(STORED DATA)

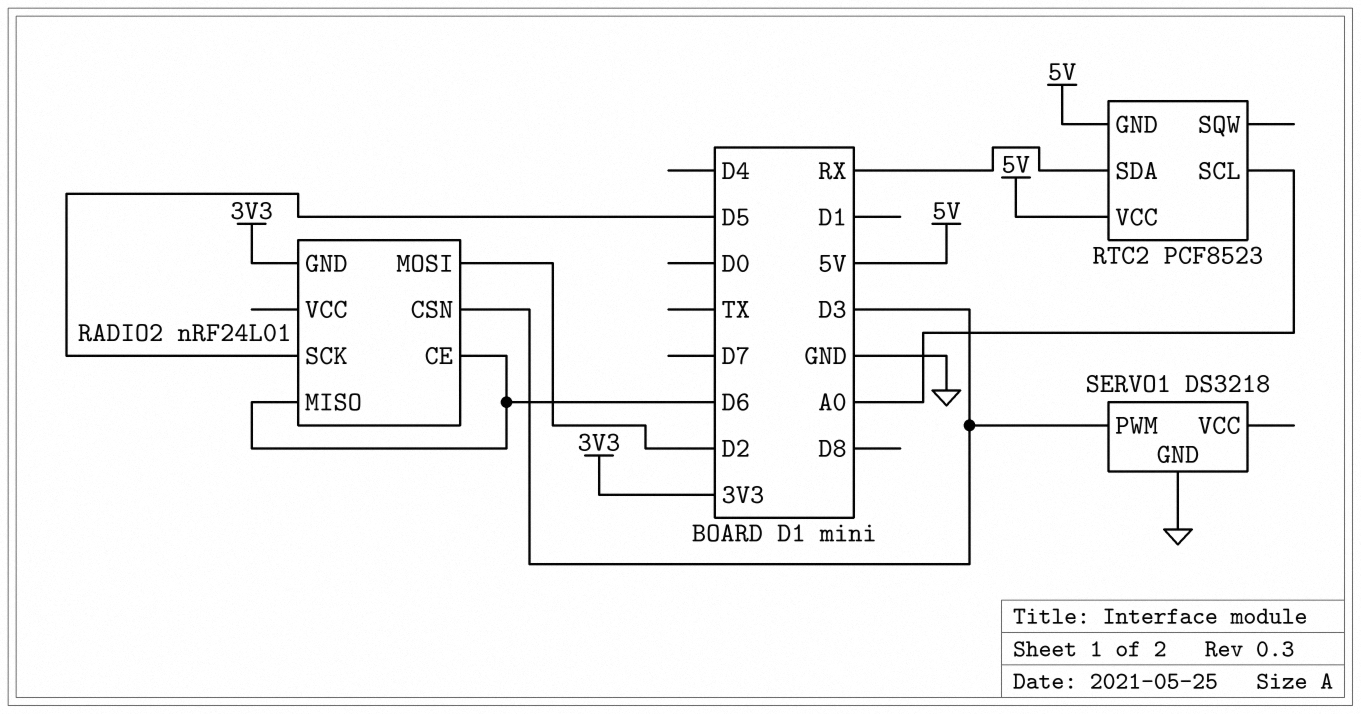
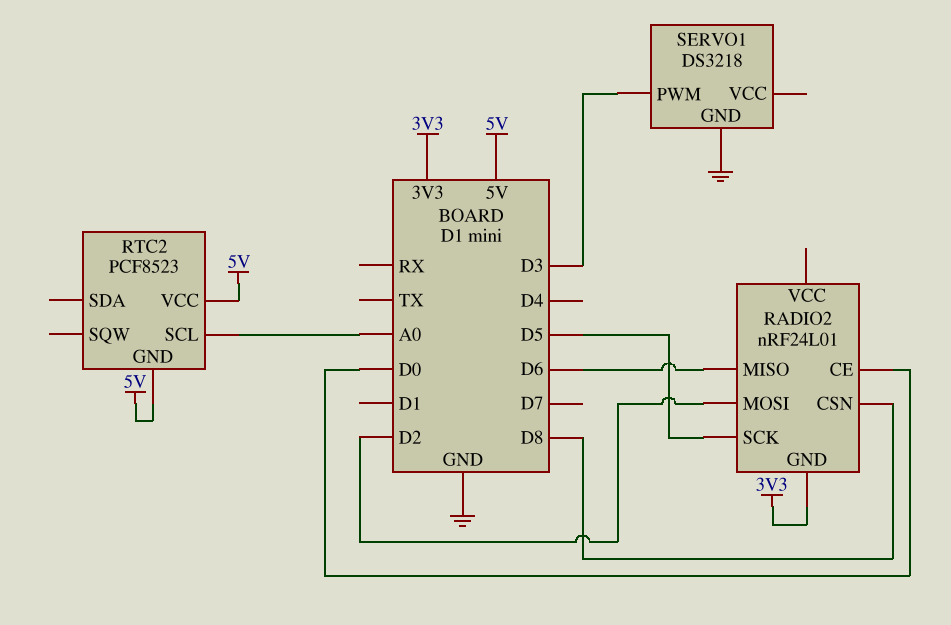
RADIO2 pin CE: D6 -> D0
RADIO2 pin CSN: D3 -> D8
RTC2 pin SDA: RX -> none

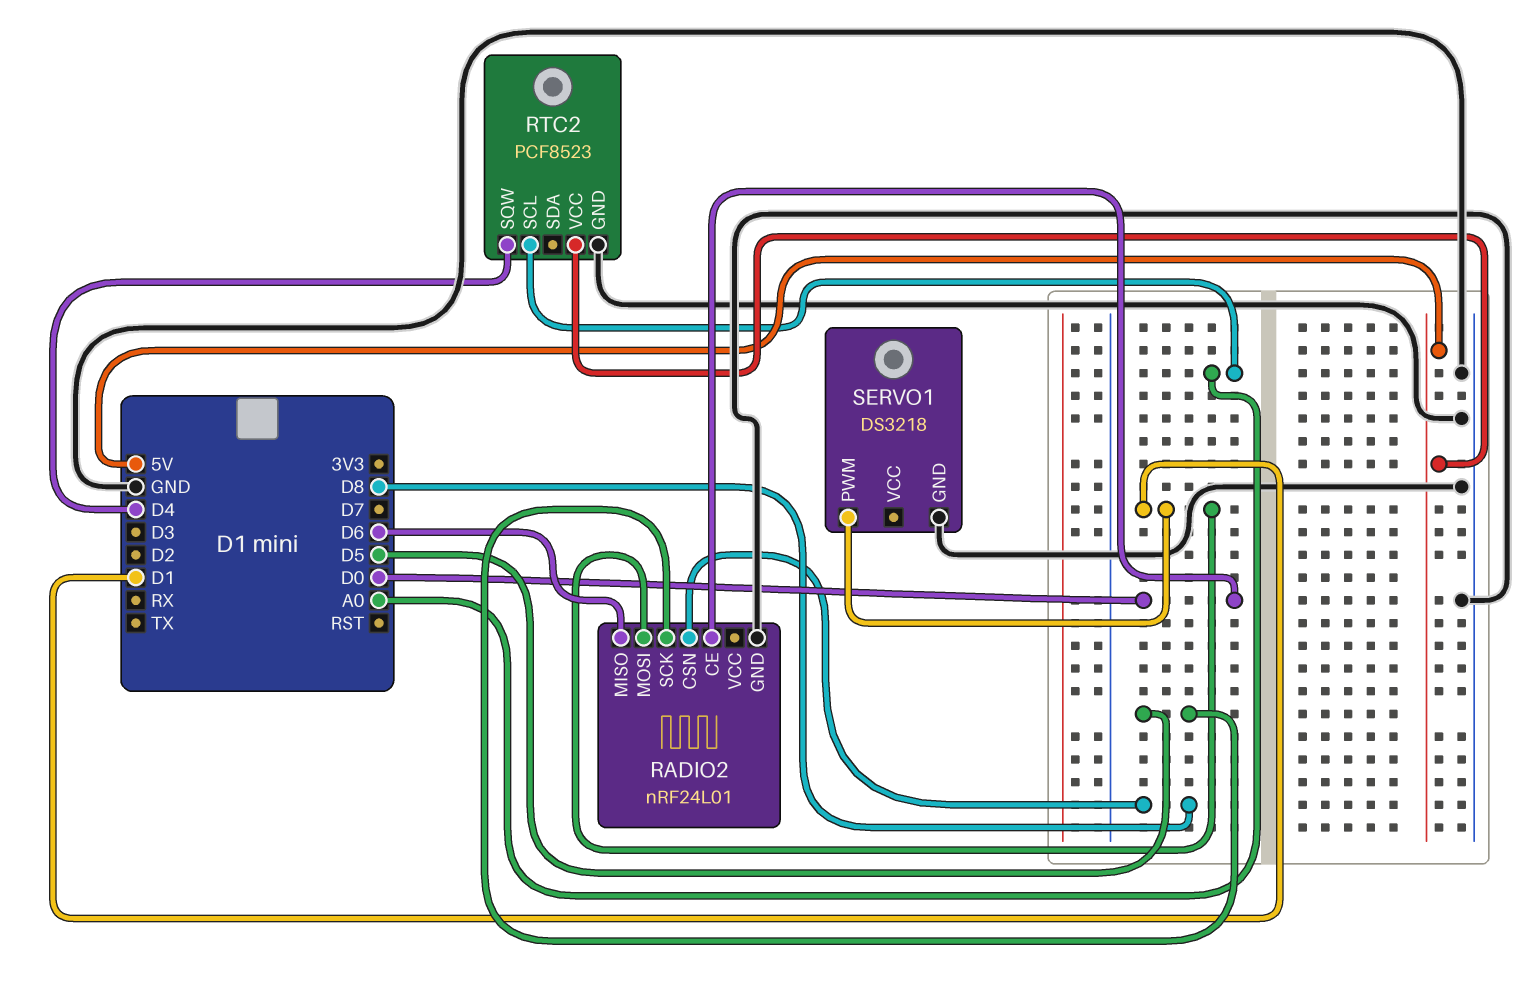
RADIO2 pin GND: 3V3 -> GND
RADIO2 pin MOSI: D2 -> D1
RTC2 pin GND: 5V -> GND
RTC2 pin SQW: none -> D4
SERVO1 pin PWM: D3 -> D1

(End STORED DATA)
(STORED DATA)

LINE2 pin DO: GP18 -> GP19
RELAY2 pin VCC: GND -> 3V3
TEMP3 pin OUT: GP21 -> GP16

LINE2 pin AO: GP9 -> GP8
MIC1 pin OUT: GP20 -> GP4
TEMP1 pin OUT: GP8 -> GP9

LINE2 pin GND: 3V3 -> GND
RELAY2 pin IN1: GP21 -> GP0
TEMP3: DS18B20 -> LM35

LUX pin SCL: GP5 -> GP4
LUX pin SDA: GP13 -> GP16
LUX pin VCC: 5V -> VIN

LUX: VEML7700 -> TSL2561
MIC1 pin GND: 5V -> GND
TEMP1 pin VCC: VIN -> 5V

(End STORED DATA)

### DESCRIPTION OF THE TASK
Look above for the line with "RADIO2 pin CE: D6 -> D0" and the line with "SERVO1 pin PWM: D3 -> D1"; set down those two lines and all lines between them exactly, without pictures and without anything else.

### ANSWER TO THE EXERCISE
RADIO2 pin CE: D6 -> D0
RADIO2 pin CSN: D3 -> D8
RTC2 pin SDA: RX -> none

RADIO2 pin GND: 3V3 -> GND
RADIO2 pin MOSI: D2 -> D1
RTC2 pin GND: 5V -> GND
RTC2 pin SQW: none -> D4
SERVO1 pin PWM: D3 -> D1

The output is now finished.